■ **Exercise objective**
The reply is to be the lines from the one with "SW6: switch (DC_IN, VBUS)" through the last line of the records below, each retyped exactly, with pictures left out.

■ **Input for this task**
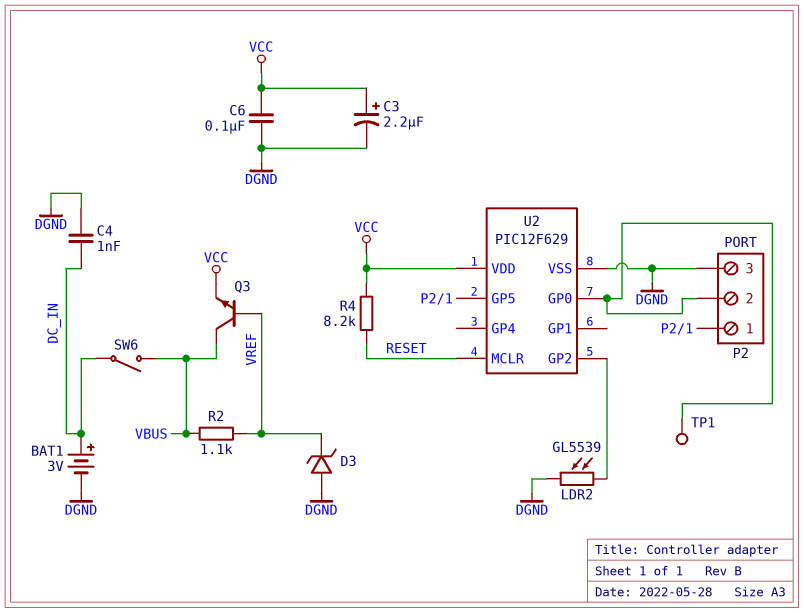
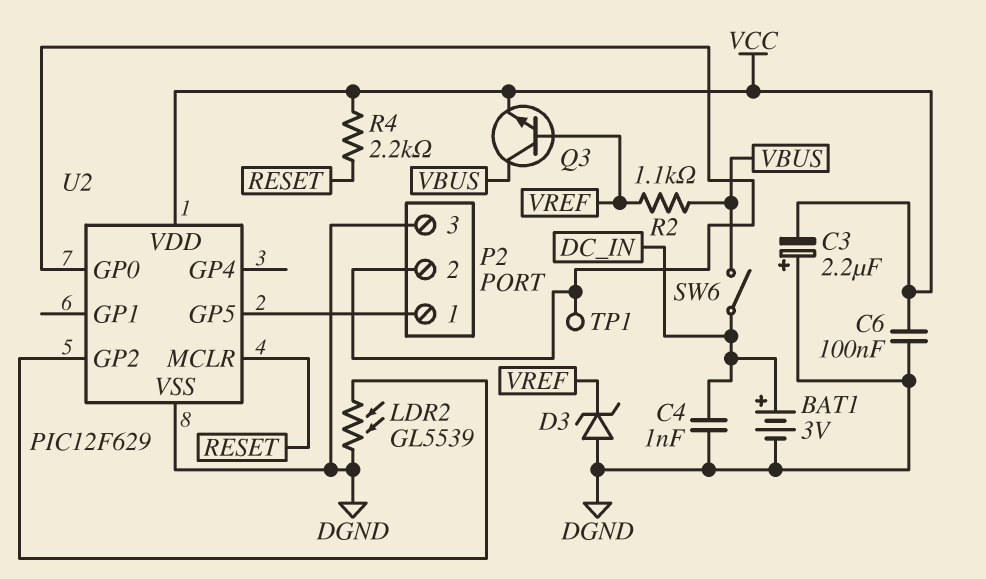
C3: 2.2uF (plus VCC, minus DGND) -> 2.2uF (plus DGND, minus VCC)
R4: 8.2k (RESET, VCC) -> 2.2k (RESET, VCC)

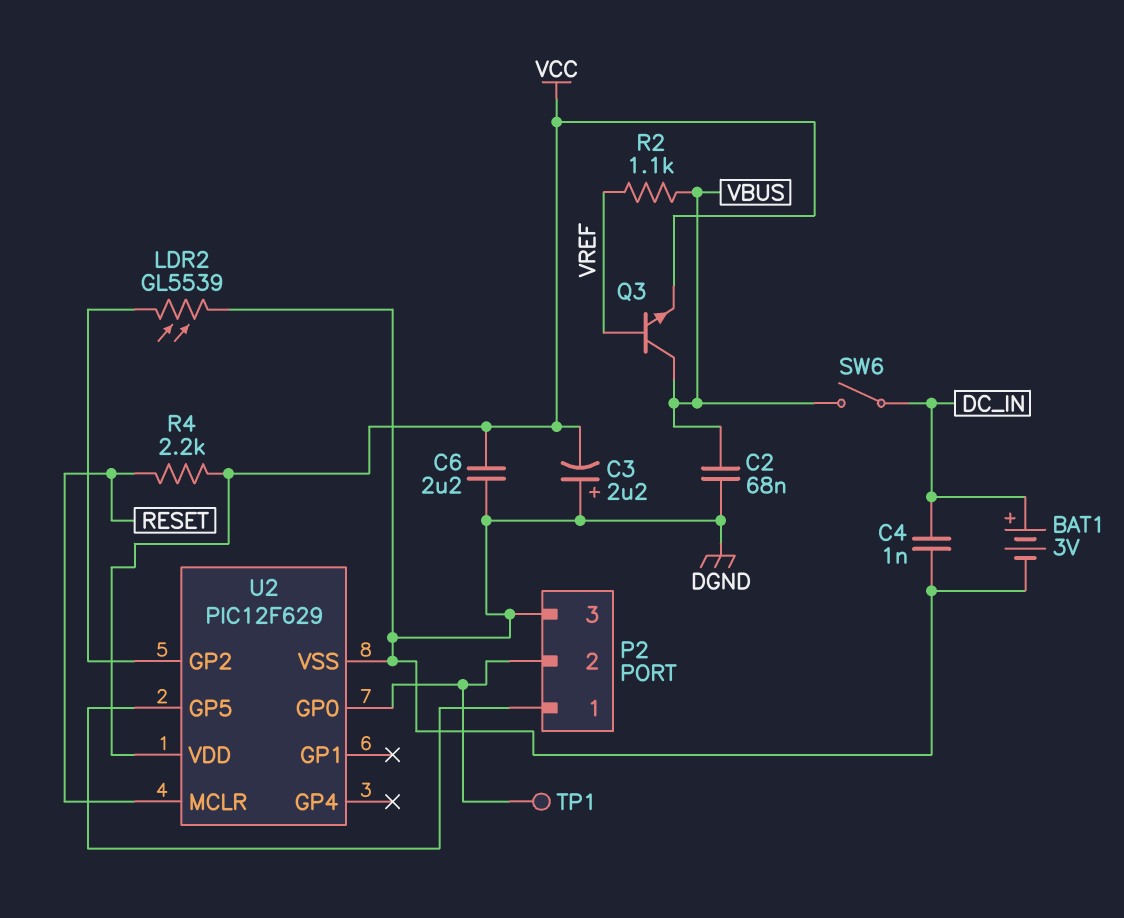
C2: none -> 68nF (DGND, VBUS)
C6: 100nF (DGND, VCC) -> 2.2uF (DGND, VCC)
D3: zener (A DGND, K VREF) -> none

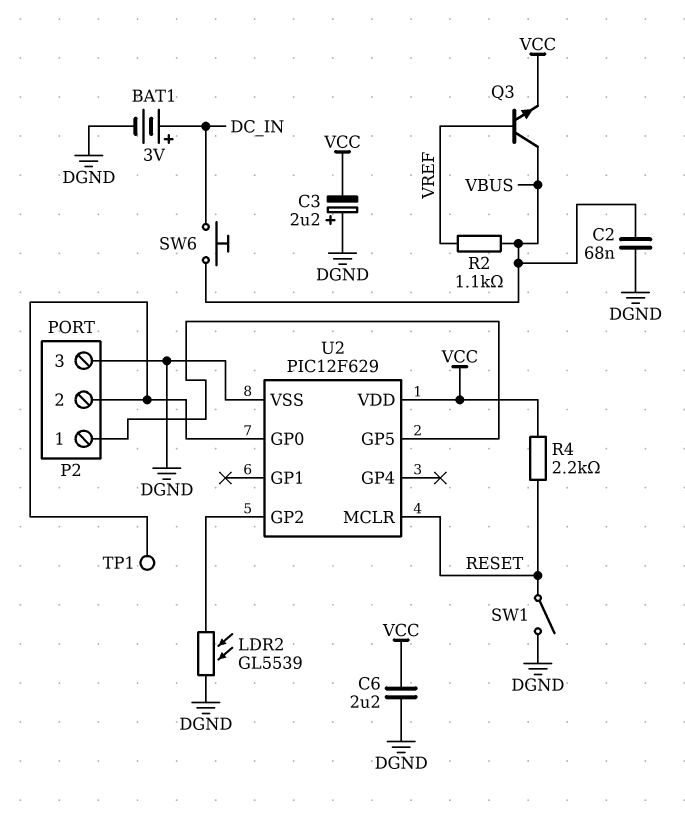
C4: 1nF (DC_IN, DGND) -> none
SW1: none -> switch (DGND, RESET)
SW6: switch (DC_IN, VBUS) -> button (DC_IN, VBUS)

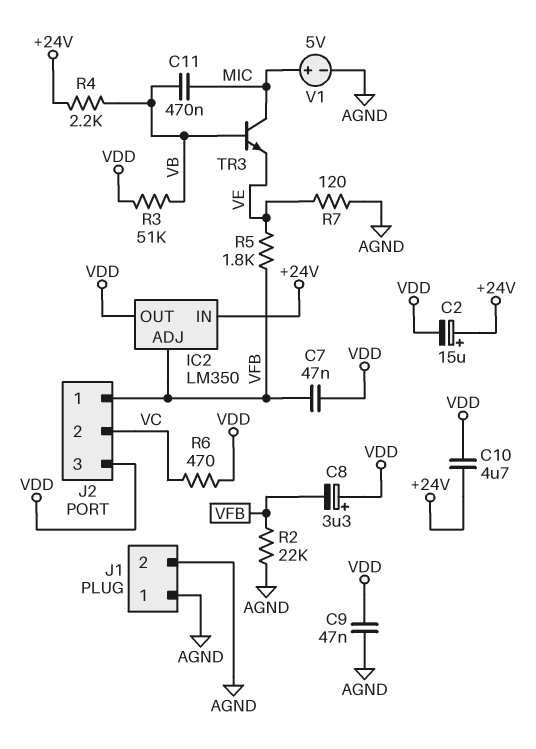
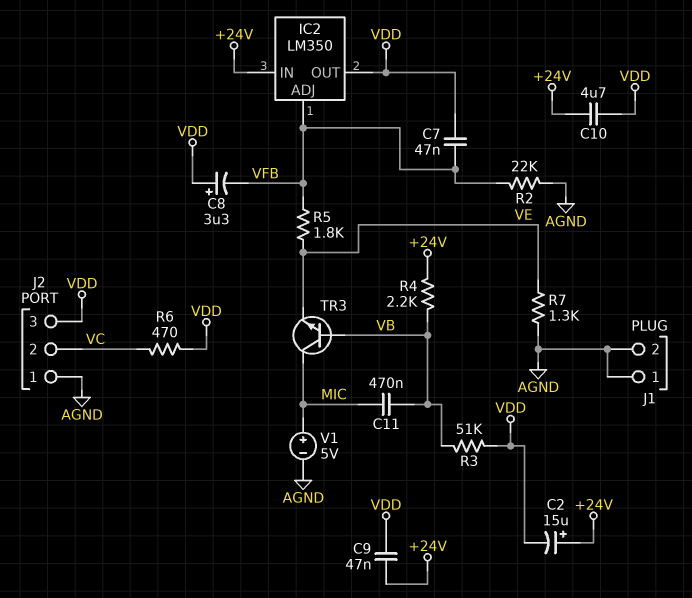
C9: 47nF (AGND, VDD) -> 47nF (+24V, VDD)
J2 pin 1: VFB -> AGND
R7: 120 (AGND, VE) -> 1.3k (AGND, VE)

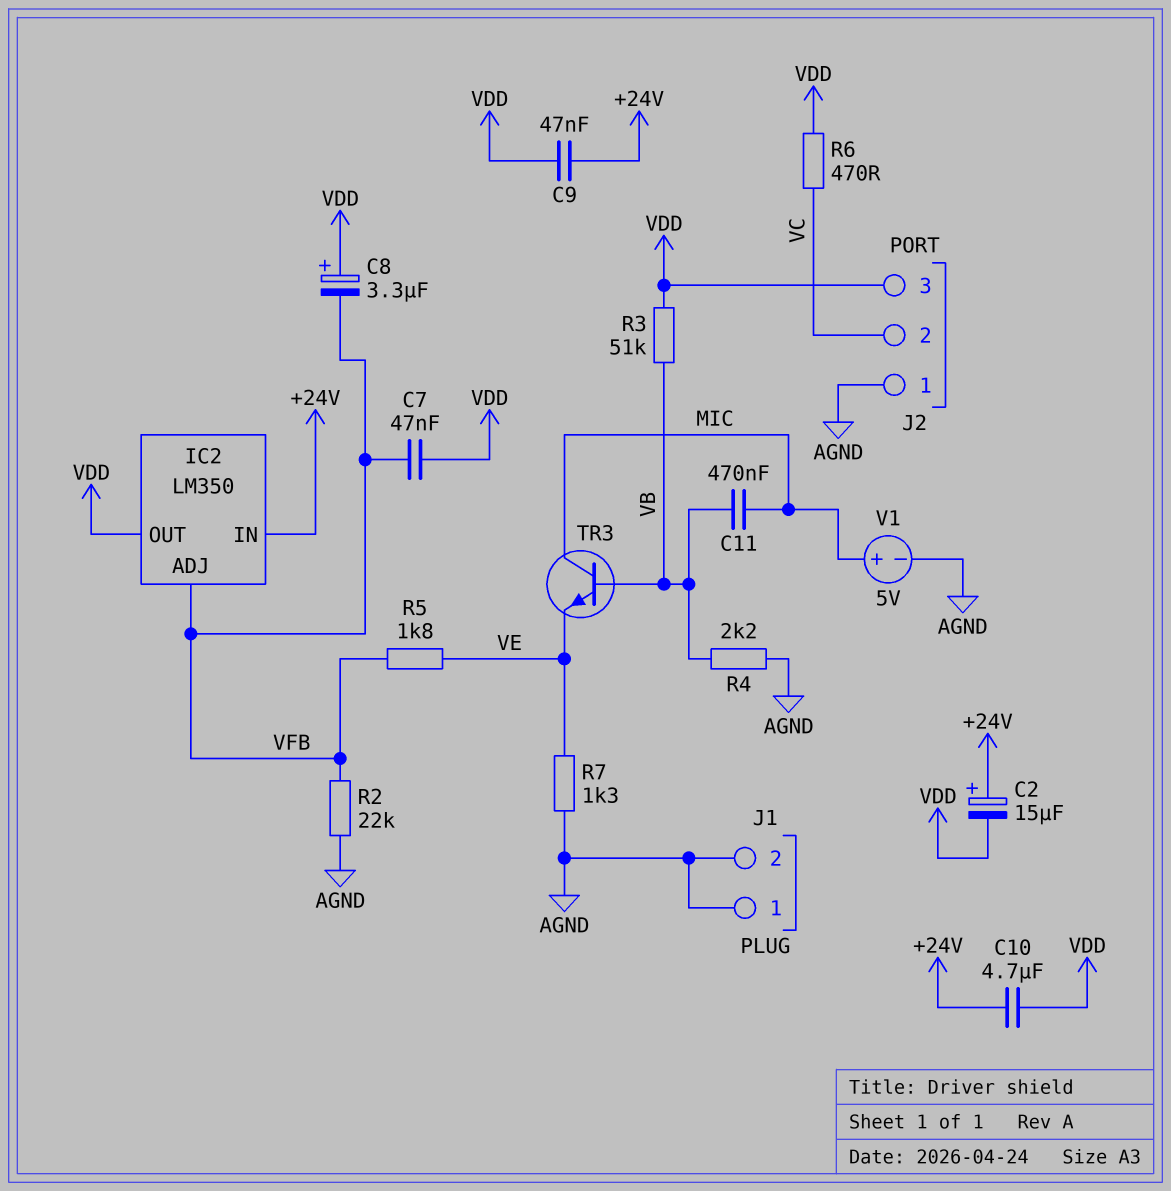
R4: 2.2k (+24V, VB) -> 2.2k (AGND, VB)

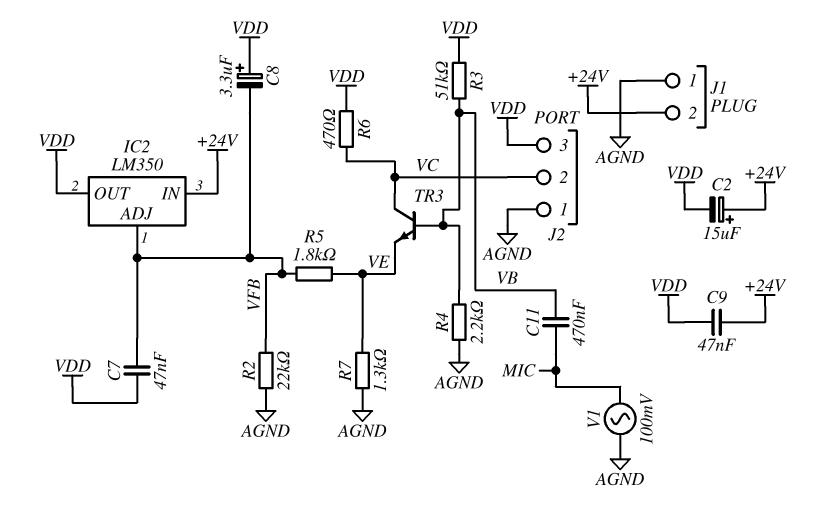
C10: 4.7uF (+24V, VDD) -> none
J1 pin 2: AGND -> +24V
TR3: NPN (B VB, C MIC, E VE) -> NPN (B VB, C VC, E VE)
V1: 5V (plus MIC, minus AGND) -> AC 100mV (AGND, MIC)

■ **Response for this exercise**
SW6: switch (DC_IN, VBUS) -> button (DC_IN, VBUS)

C9: 47nF (AGND, VDD) -> 47nF (+24V, VDD)
J2 pin 1: VFB -> AGND
R7: 120 (AGND, VE) -> 1.3k (AGND, VE)

R4: 2.2k (+24V, VB) -> 2.2k (AGND, VB)

C10: 4.7uF (+24V, VDD) -> none
J1 pin 2: AGND -> +24V
TR3: NPN (B VB, C MIC, E VE) -> NPN (B VB, C VC, E VE)
V1: 5V (plus MIC, minus AGND) -> AC 100mV (AGND, MIC)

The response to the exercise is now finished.